• Work to complete
Report each line from the records where the string "brown" turns up.
[Data for the task — start]
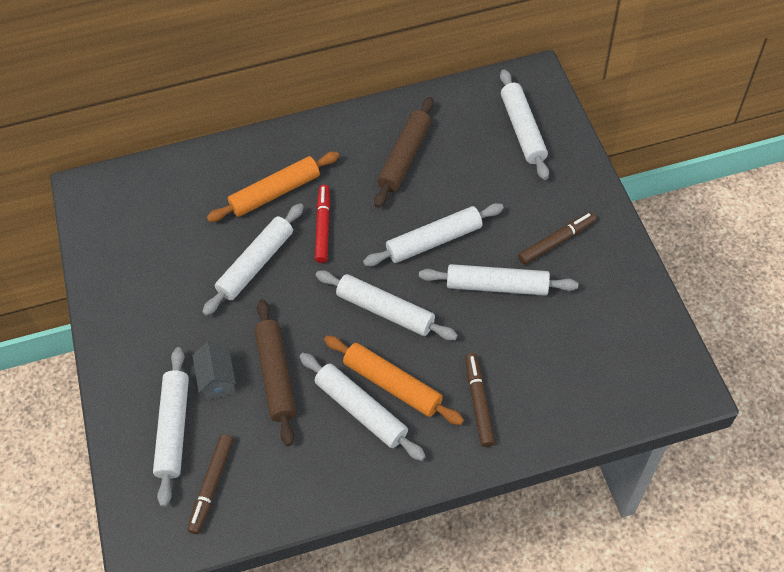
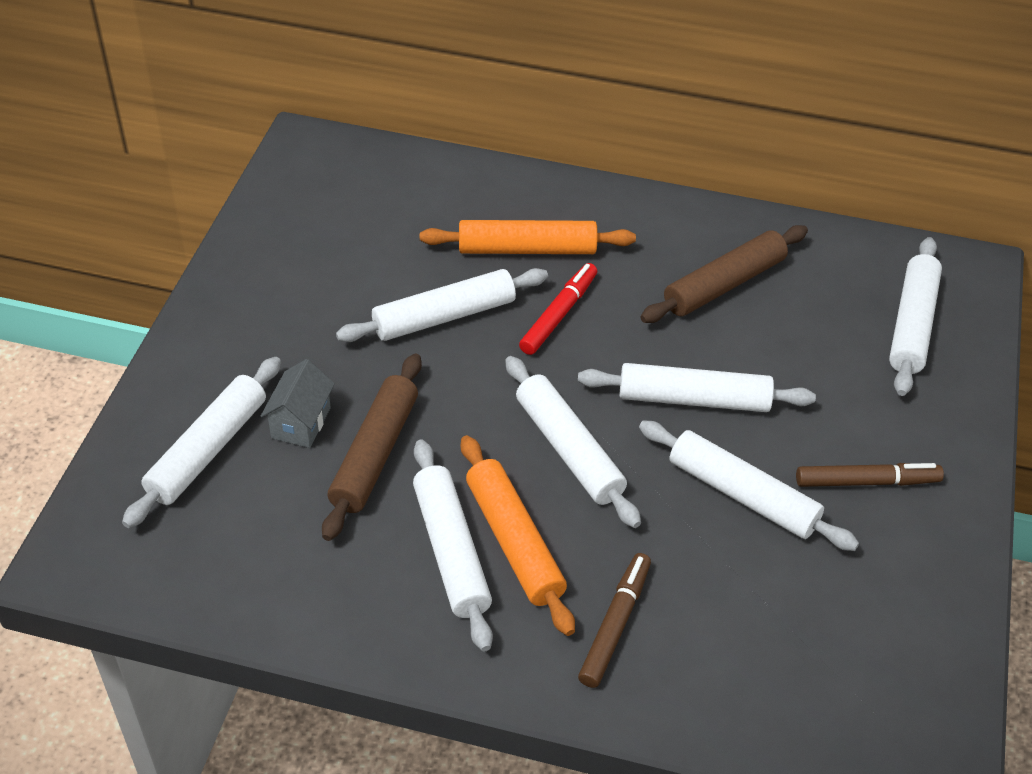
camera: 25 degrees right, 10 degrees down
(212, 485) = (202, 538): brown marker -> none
[Data for the task — finish]
[Data for the task — start]
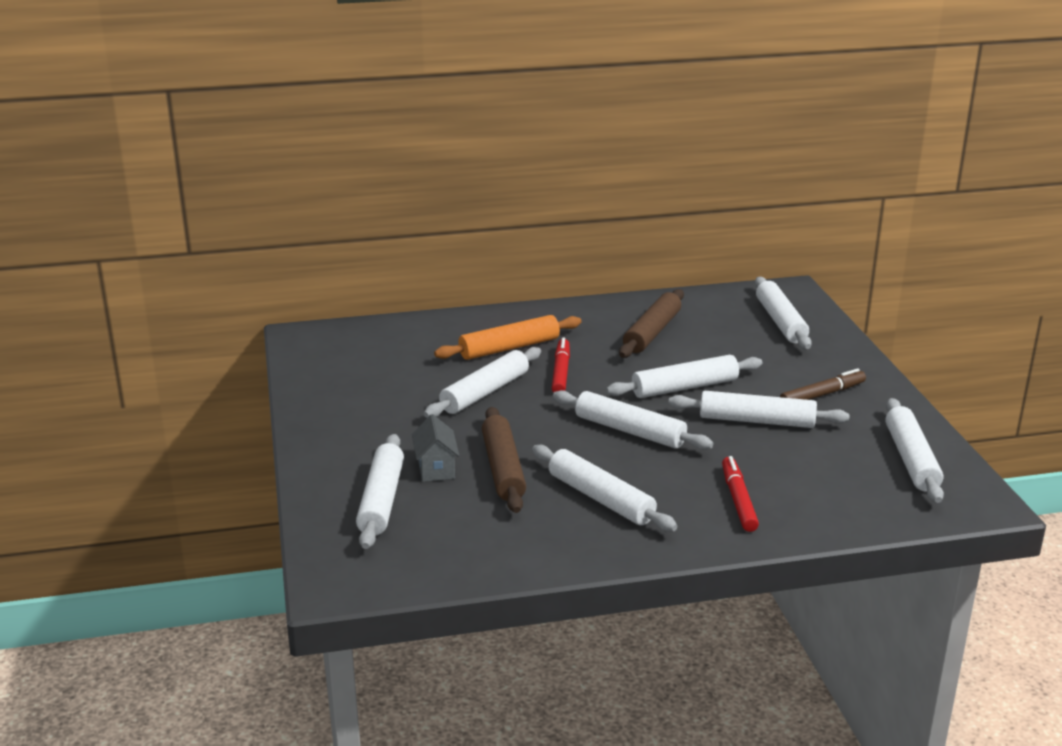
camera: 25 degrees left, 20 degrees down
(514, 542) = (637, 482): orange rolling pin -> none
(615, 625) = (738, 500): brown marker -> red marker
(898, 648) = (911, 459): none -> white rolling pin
[Data for the task — finish]
[Data for the task — start]
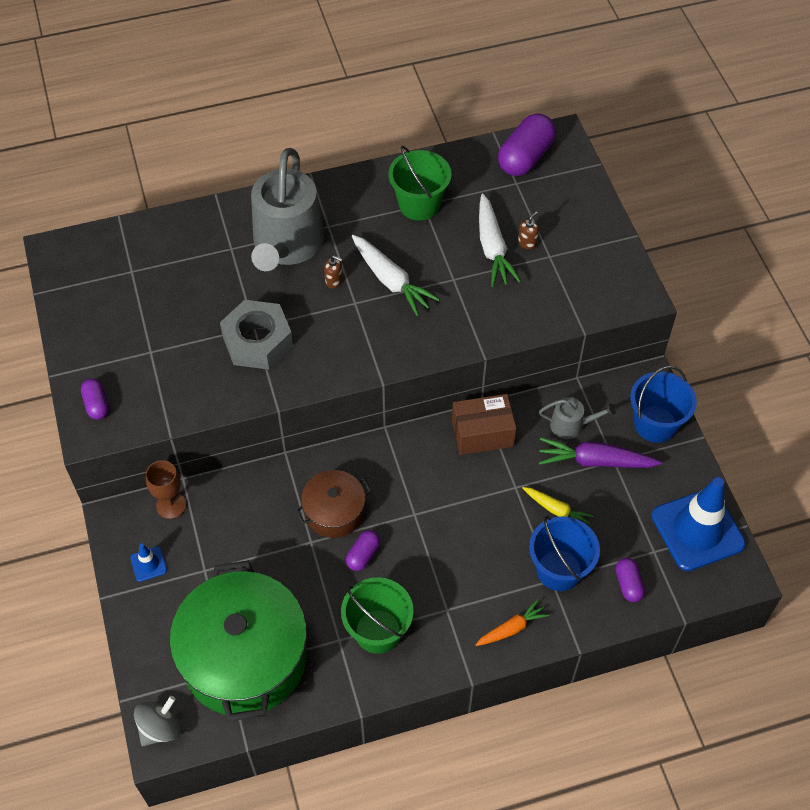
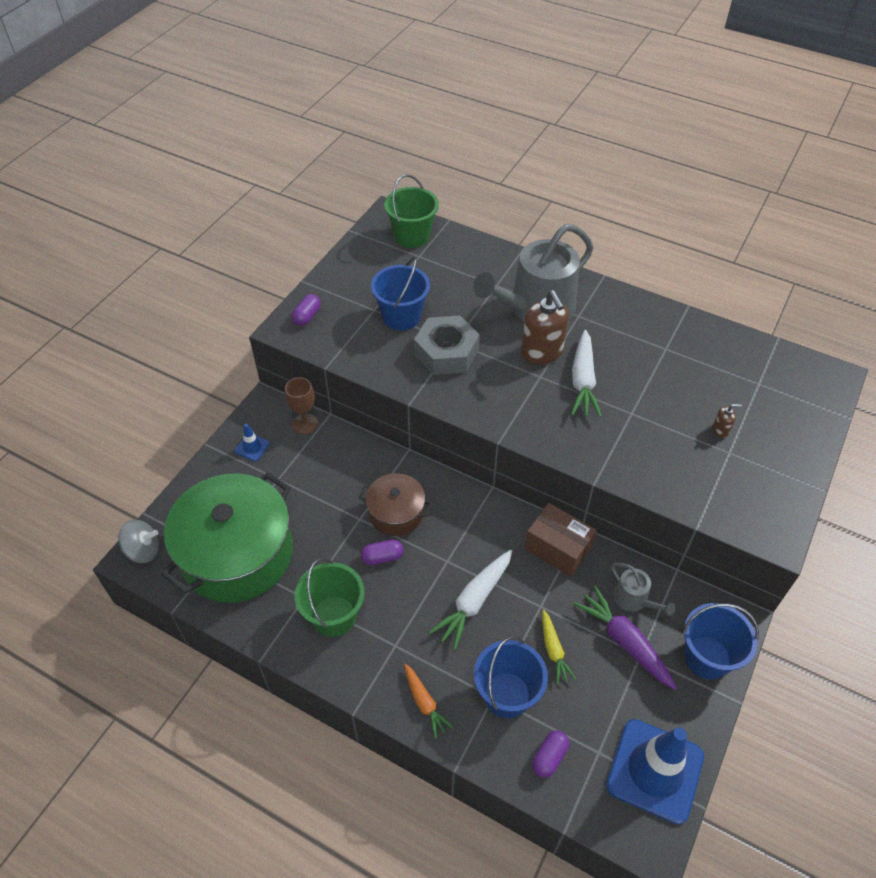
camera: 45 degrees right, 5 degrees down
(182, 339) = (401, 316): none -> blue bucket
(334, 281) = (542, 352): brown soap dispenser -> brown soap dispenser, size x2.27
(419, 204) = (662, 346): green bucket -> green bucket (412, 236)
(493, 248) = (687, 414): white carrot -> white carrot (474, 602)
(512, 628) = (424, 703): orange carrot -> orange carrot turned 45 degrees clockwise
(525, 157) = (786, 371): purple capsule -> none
[Data for the task — finish]
• Completed task
(212, 485) = (202, 538): brown marker -> none
(615, 625) = (738, 500): brown marker -> red marker
(334, 281) = (542, 352): brown soap dispenser -> brown soap dispenser, size x2.27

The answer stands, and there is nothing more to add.